• DIRECTIONS FOR THIS TASK: Copy nothing from the entries below except the lines from the one containing "blue hat: 2 -> 3" through the one containing "brown notebook: 1 -> 0", and copy those exactly.

• SUPPLIED ENTRIES:

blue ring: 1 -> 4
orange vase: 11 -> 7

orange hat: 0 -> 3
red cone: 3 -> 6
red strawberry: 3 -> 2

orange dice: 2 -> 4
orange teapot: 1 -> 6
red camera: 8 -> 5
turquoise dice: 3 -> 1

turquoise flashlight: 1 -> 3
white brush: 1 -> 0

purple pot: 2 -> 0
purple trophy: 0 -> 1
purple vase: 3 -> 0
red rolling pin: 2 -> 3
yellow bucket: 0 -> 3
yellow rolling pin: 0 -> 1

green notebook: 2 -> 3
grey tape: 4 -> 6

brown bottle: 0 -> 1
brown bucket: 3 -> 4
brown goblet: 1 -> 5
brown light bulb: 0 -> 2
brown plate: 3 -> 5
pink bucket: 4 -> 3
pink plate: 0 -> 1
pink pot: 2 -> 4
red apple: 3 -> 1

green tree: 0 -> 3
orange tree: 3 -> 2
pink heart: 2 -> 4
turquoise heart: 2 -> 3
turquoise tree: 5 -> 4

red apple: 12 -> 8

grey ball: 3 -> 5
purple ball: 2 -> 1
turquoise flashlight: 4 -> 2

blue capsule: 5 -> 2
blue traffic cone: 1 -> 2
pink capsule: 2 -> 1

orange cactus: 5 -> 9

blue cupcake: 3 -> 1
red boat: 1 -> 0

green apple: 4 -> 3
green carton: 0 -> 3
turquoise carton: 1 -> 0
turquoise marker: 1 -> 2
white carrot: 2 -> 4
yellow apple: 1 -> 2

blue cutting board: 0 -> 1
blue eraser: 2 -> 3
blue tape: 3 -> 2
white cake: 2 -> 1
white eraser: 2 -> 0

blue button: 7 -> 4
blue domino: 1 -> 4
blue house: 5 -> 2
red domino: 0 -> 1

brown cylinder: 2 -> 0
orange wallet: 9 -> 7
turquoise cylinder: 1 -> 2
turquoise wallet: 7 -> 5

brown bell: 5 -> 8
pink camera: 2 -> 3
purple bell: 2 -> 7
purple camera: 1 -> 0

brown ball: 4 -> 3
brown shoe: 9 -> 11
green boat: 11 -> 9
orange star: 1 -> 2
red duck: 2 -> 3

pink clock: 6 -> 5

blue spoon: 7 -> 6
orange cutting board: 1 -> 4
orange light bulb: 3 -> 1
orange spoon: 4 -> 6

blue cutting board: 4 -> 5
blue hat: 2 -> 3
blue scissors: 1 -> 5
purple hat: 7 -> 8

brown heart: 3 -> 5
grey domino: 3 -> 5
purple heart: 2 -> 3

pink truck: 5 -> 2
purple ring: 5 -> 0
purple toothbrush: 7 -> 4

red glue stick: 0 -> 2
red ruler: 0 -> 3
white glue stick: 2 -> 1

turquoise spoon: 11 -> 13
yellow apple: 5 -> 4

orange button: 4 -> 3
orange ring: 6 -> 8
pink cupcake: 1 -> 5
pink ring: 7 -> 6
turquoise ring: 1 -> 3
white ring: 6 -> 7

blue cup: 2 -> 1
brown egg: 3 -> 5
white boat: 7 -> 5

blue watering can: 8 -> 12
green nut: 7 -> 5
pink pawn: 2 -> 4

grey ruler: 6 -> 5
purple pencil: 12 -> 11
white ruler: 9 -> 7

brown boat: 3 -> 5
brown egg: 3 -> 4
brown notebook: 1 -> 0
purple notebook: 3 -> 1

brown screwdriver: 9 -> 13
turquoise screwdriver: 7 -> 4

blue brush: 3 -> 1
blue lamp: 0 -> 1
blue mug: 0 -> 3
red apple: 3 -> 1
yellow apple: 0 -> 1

• EXERCISE RESPONSE:
blue hat: 2 -> 3
blue scissors: 1 -> 5
purple hat: 7 -> 8

brown heart: 3 -> 5
grey domino: 3 -> 5
purple heart: 2 -> 3

pink truck: 5 -> 2
purple ring: 5 -> 0
purple toothbrush: 7 -> 4

red glue stick: 0 -> 2
red ruler: 0 -> 3
white glue stick: 2 -> 1

turquoise spoon: 11 -> 13
yellow apple: 5 -> 4

orange button: 4 -> 3
orange ring: 6 -> 8
pink cupcake: 1 -> 5
pink ring: 7 -> 6
turquoise ring: 1 -> 3
white ring: 6 -> 7

blue cup: 2 -> 1
brown egg: 3 -> 5
white boat: 7 -> 5

blue watering can: 8 -> 12
green nut: 7 -> 5
pink pawn: 2 -> 4

grey ruler: 6 -> 5
purple pencil: 12 -> 11
white ruler: 9 -> 7

brown boat: 3 -> 5
brown egg: 3 -> 4
brown notebook: 1 -> 0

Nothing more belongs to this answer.